╭─ Recorded information
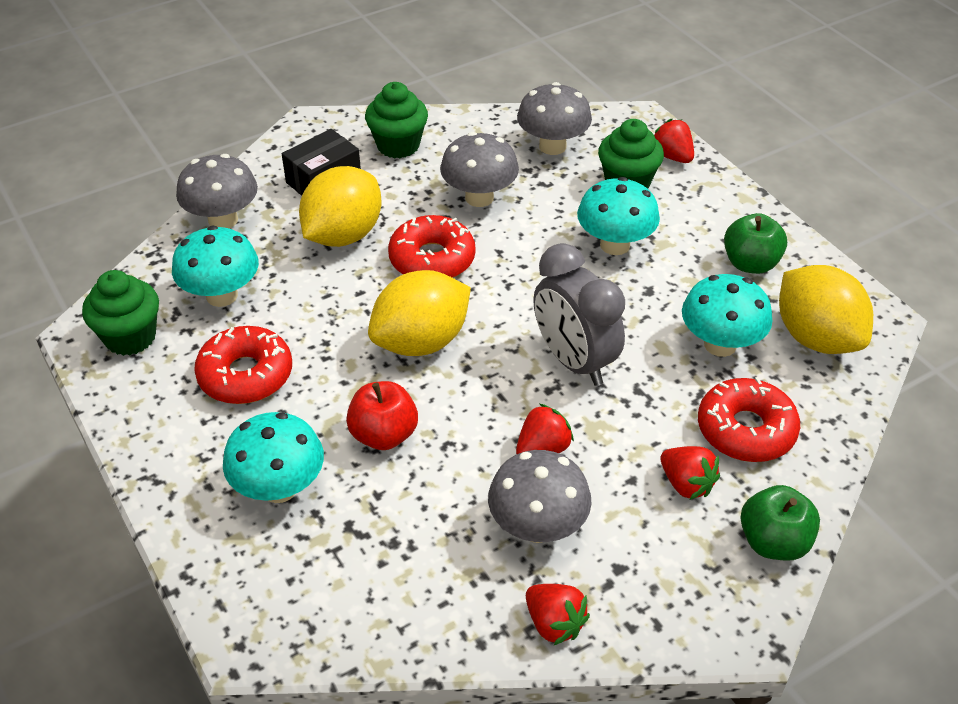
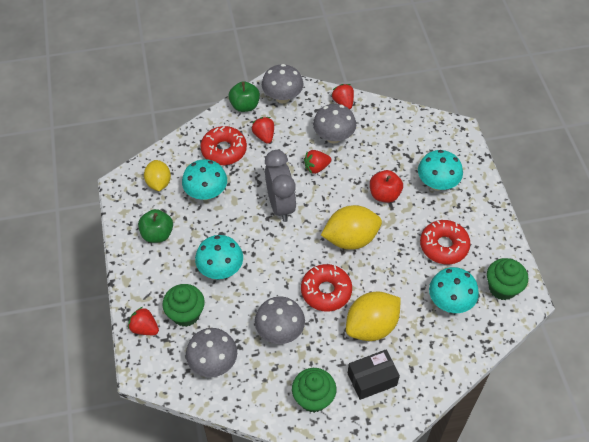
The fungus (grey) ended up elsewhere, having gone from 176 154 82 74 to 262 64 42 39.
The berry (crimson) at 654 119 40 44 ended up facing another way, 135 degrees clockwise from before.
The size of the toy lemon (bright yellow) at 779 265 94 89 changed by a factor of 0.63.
╰─
[About this task] Write out, word for word, the line that contains "The berry (crimson)" and every line after it through the last line of the listing.

[Finished exercise]
The berry (crimson) at 654 119 40 44 ended up facing another way, 135 degrees clockwise from before.
The size of the toy lemon (bright yellow) at 779 265 94 89 changed by a factor of 0.63.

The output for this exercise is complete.